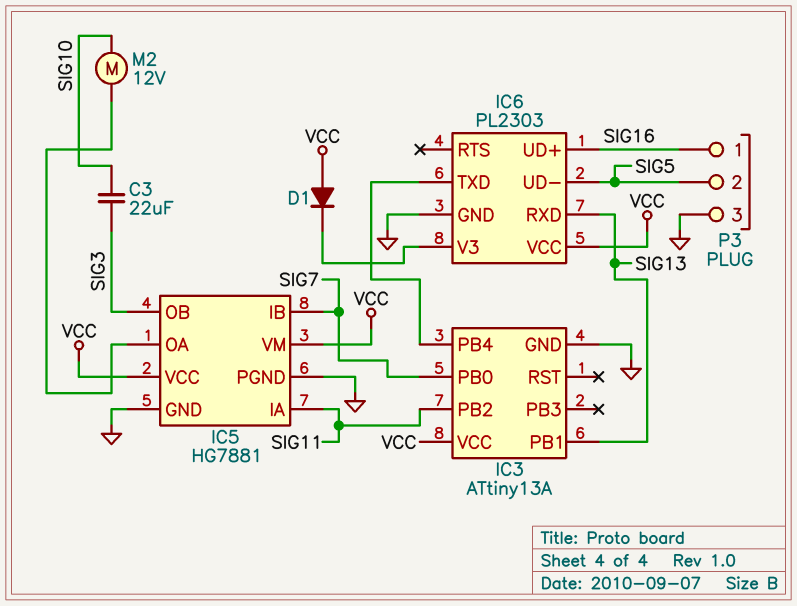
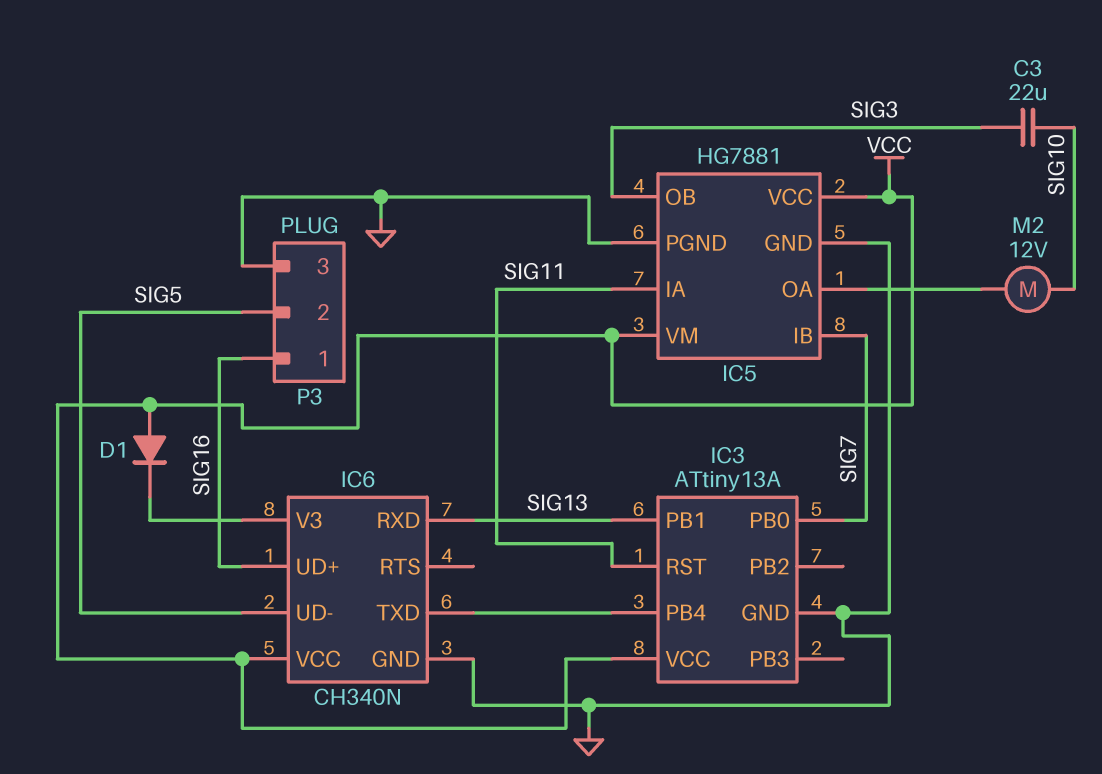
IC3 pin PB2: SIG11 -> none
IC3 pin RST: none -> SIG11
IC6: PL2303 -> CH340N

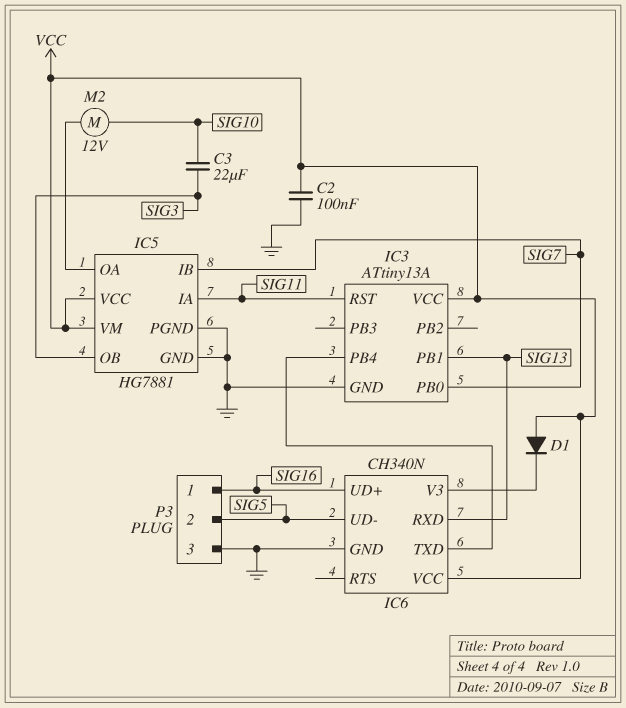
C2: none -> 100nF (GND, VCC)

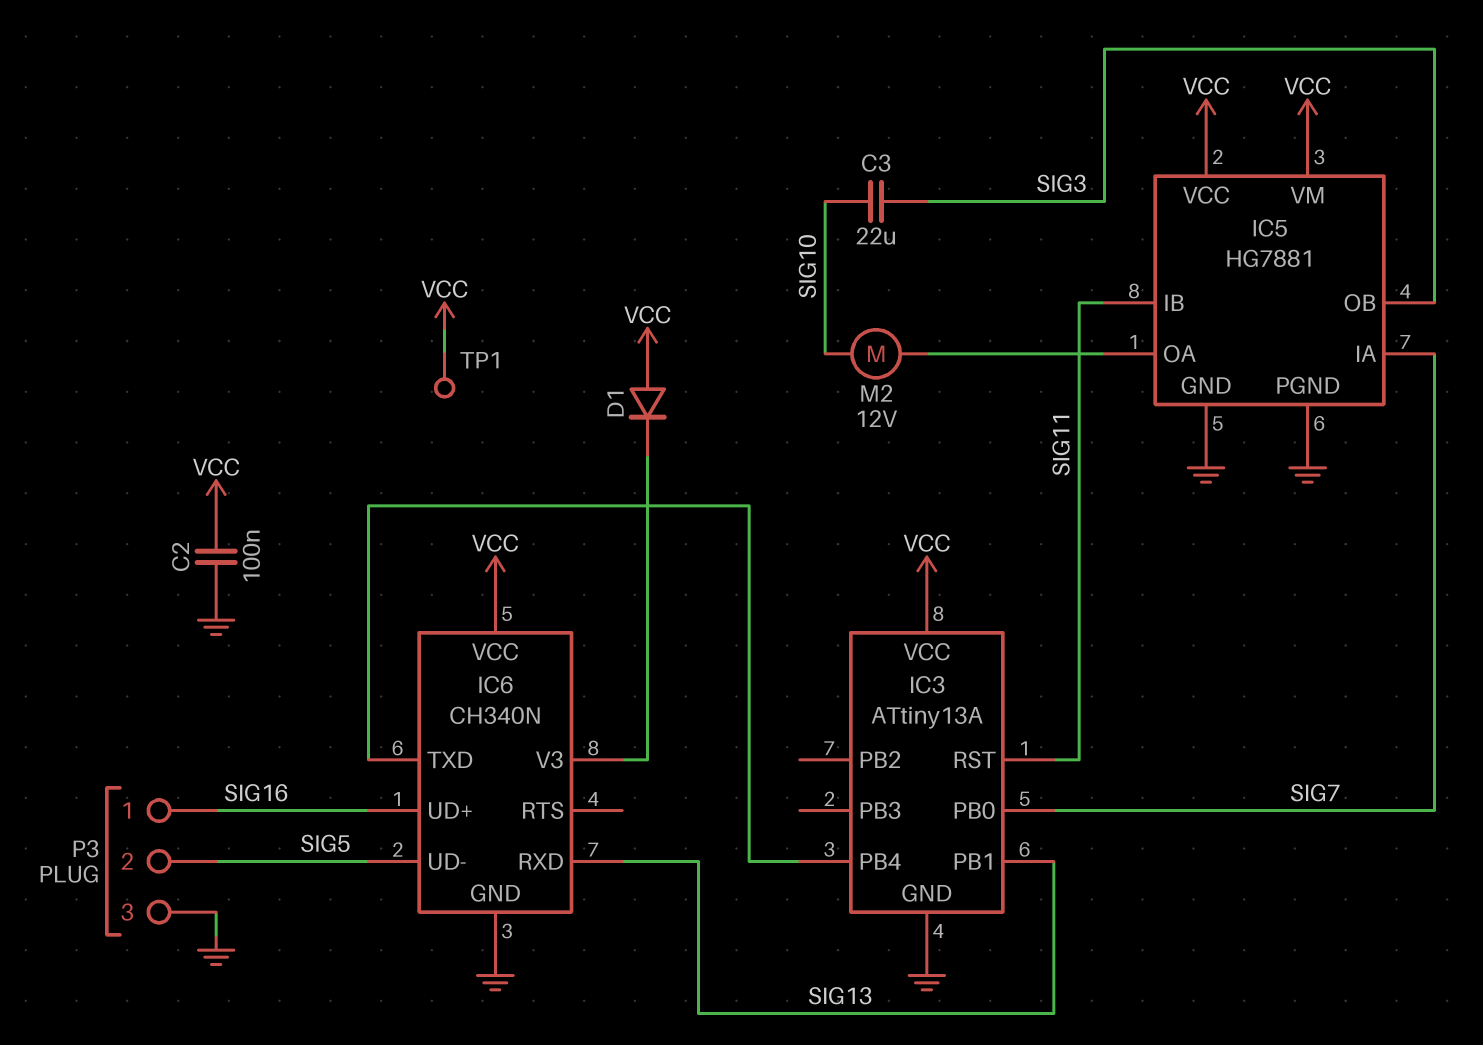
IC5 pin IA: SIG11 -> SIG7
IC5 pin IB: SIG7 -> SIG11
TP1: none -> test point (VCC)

---

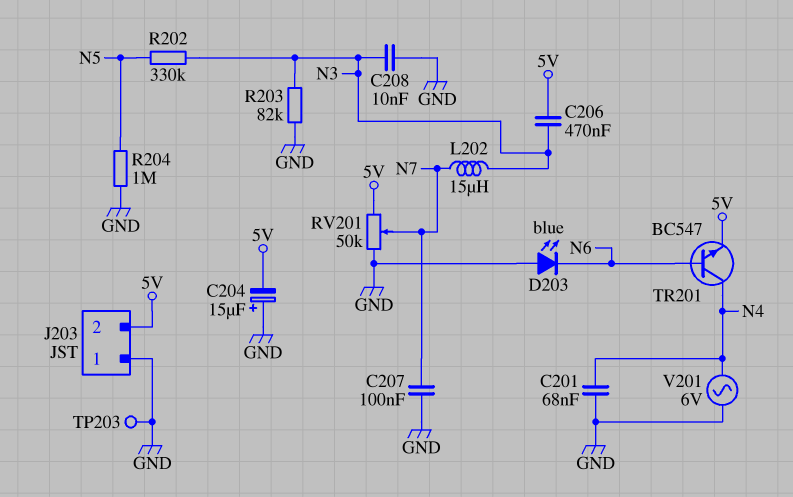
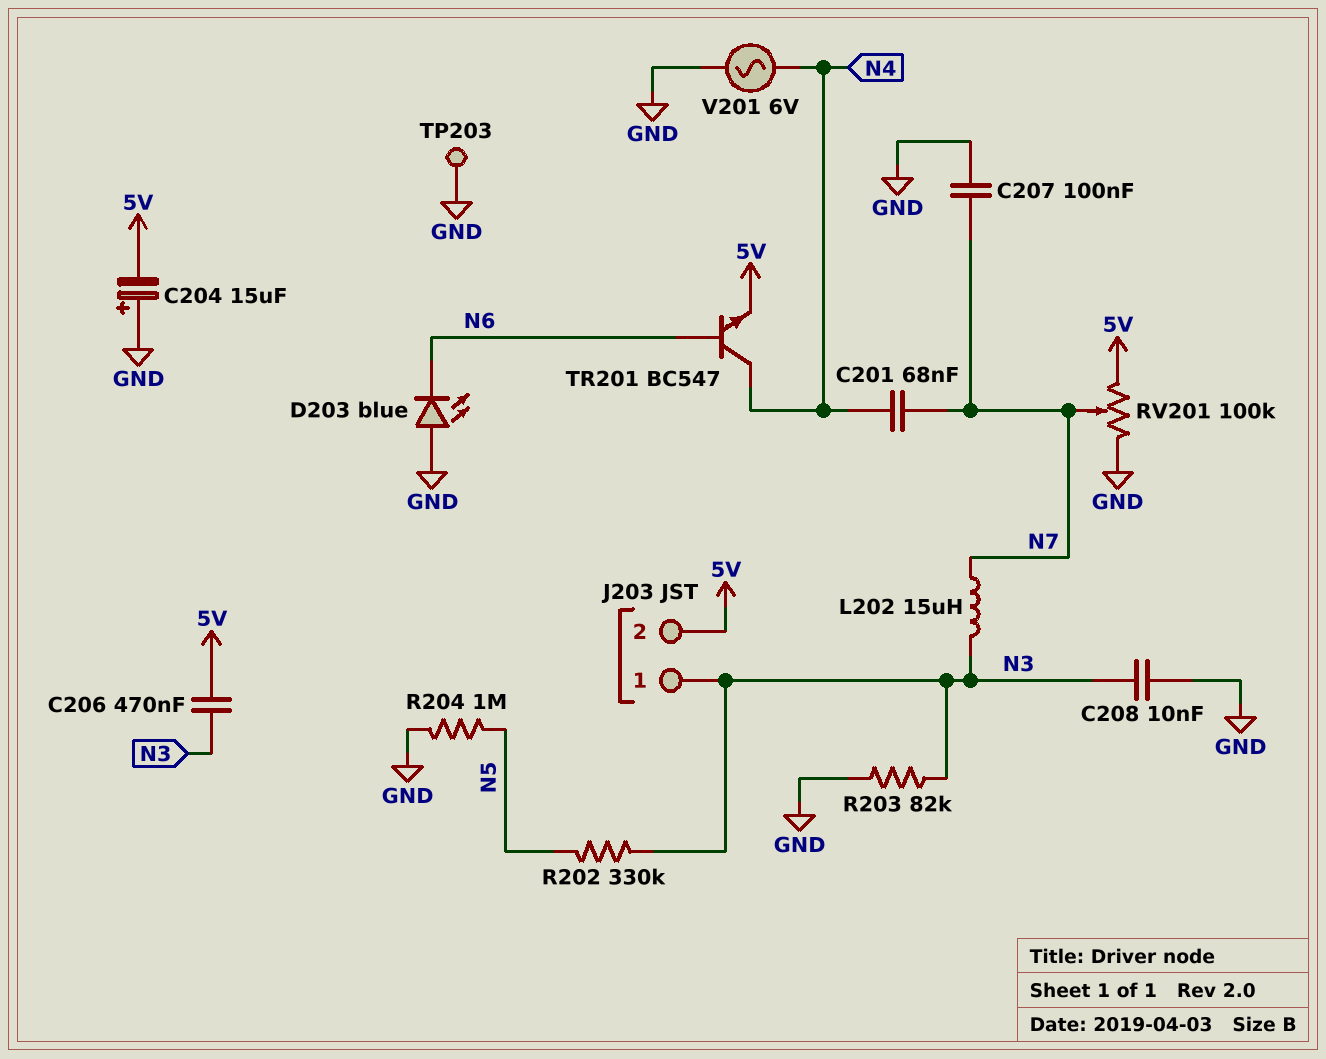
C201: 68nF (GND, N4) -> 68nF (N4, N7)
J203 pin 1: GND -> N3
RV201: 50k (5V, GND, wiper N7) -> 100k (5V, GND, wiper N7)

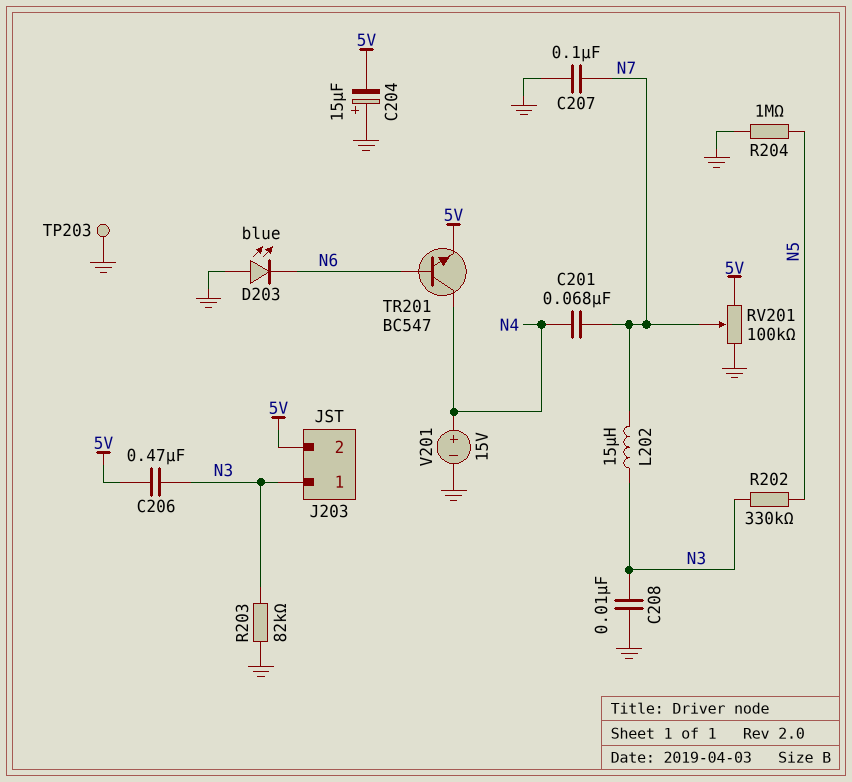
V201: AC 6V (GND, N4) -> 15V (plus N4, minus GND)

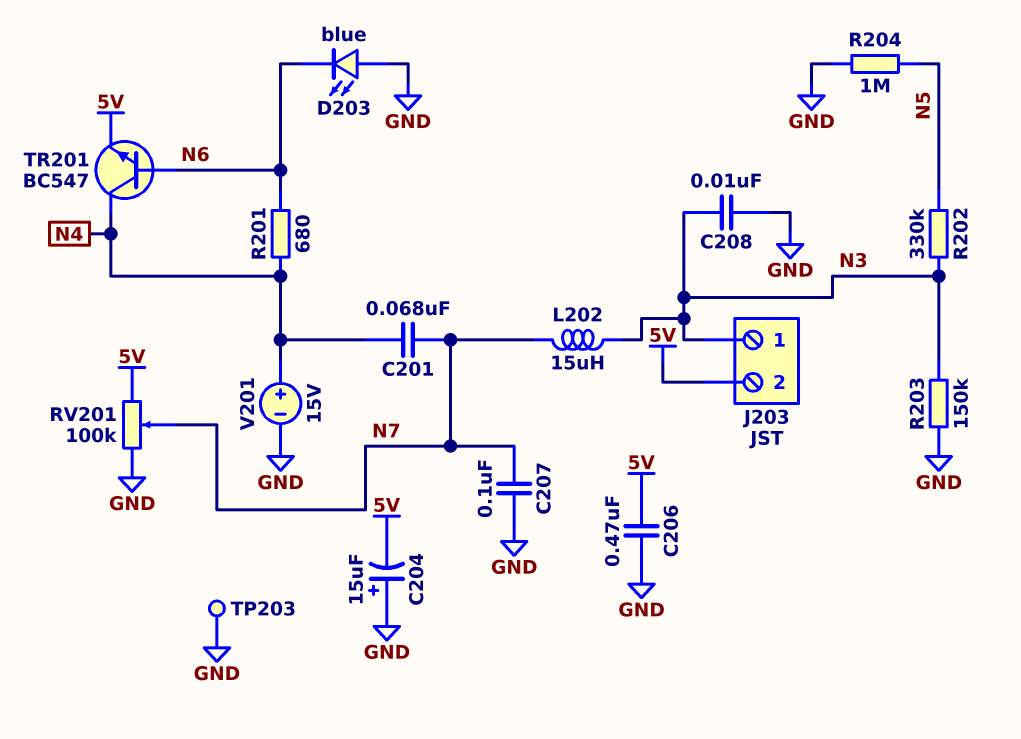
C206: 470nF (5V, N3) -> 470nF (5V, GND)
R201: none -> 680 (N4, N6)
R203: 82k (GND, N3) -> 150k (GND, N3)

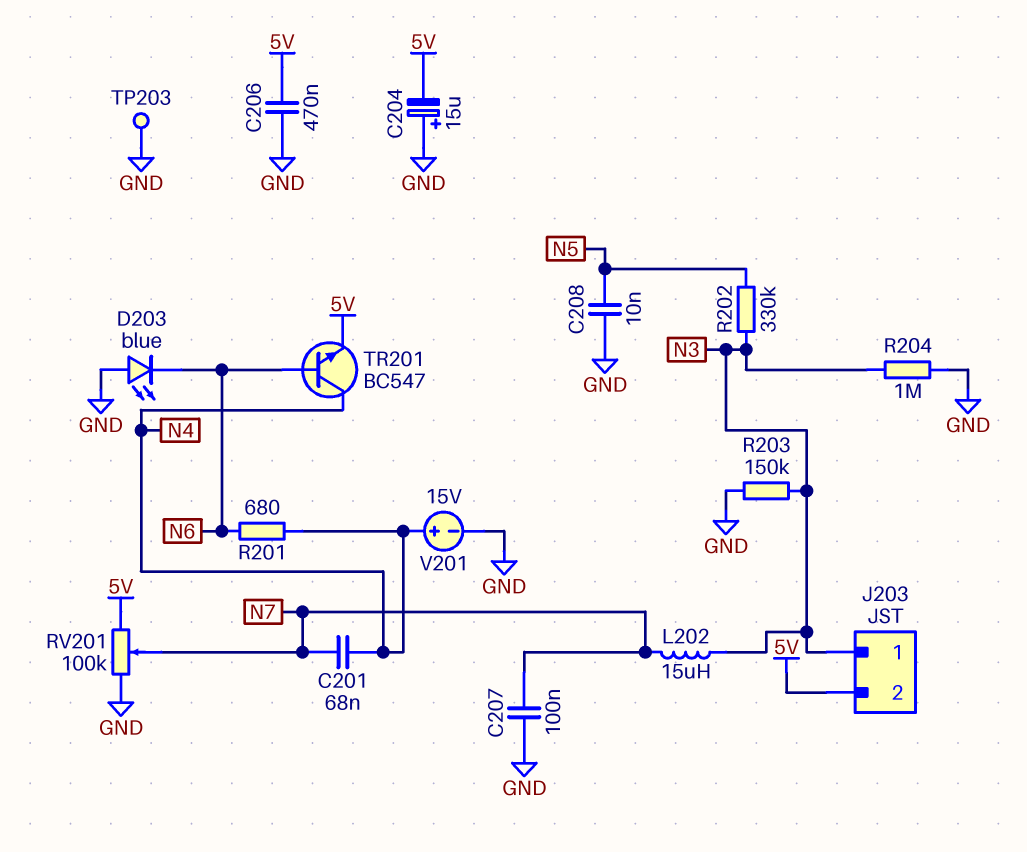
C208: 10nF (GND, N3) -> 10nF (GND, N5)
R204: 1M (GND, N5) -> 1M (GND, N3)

---

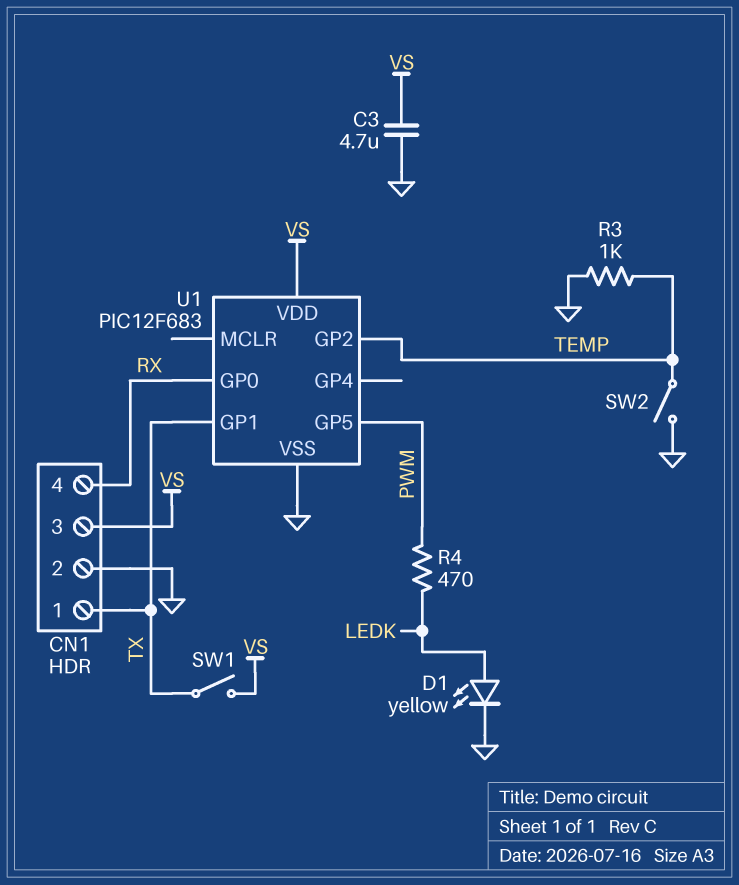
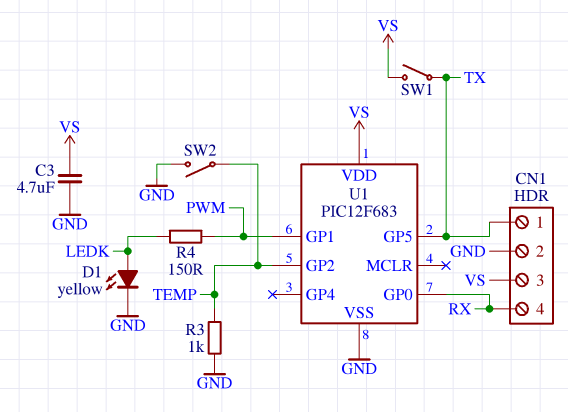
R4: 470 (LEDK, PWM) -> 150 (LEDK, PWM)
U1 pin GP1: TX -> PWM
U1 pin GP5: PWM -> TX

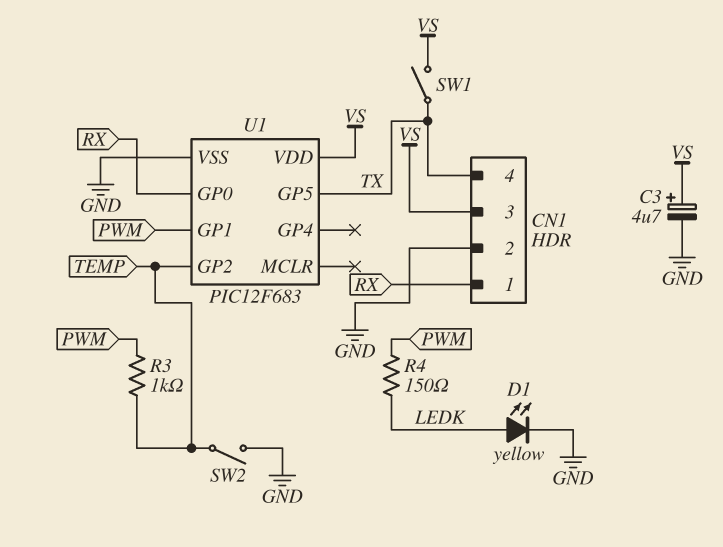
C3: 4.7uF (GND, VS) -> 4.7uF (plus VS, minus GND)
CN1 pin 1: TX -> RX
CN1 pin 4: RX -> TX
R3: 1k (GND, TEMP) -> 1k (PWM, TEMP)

[TASK GOAL]
Repeat exactly the lines above, beginning at the one containing "IC3 pin RST: none -> SIG11" and ending at the one containing "TP1: none -> test point (VCC)". Do not carry over any pictures.

[ANSWER TO THE EXERCISE]
IC3 pin RST: none -> SIG11
IC6: PL2303 -> CH340N

C2: none -> 100nF (GND, VCC)

IC5 pin IA: SIG11 -> SIG7
IC5 pin IB: SIG7 -> SIG11
TP1: none -> test point (VCC)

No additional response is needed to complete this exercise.